What needs to be done :: Below is a listing to transcribe in full and exactly; keep the pictures out.

□ □ □ □

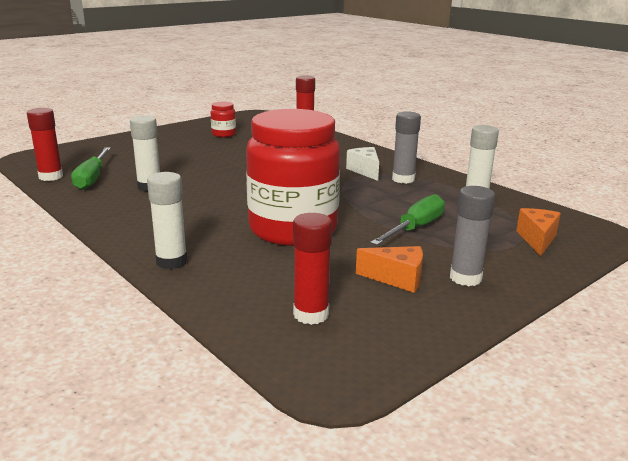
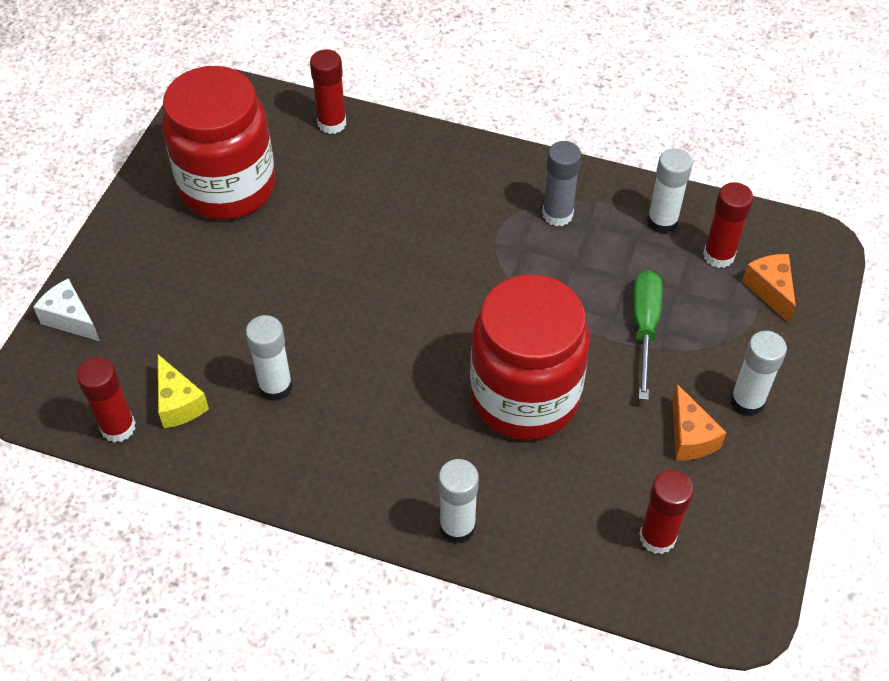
camera: 30 degrees left, 30 degrees up
green screwdriver [71,147,111,190] -> yellow cheese [158,355,209,428]
red jar [211,102,236,137] -> red jar [162,66,275,220], size x2.49
white cheese [346,147,379,181] -> white cheese moved to [33,278,100,341]
orange cheese [356,246,423,293] -> orange cheese turned 90 degrees clockwise [672,384,727,460]
grey glue stick [450,186,495,286] -> white glue stick [730,331,787,416]
none -> red glue stick [703,182,753,268]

□ □ □ □

Exercise response ::
camera: 30 degrees left, 30 degrees up
green screwdriver [71,147,111,190] -> yellow cheese [158,355,209,428]
red jar [211,102,236,137] -> red jar [162,66,275,220], size x2.49
white cheese [346,147,379,181] -> white cheese moved to [33,278,100,341]
orange cheese [356,246,423,293] -> orange cheese turned 90 degrees clockwise [672,384,727,460]
grey glue stick [450,186,495,286] -> white glue stick [730,331,787,416]
none -> red glue stick [703,182,753,268]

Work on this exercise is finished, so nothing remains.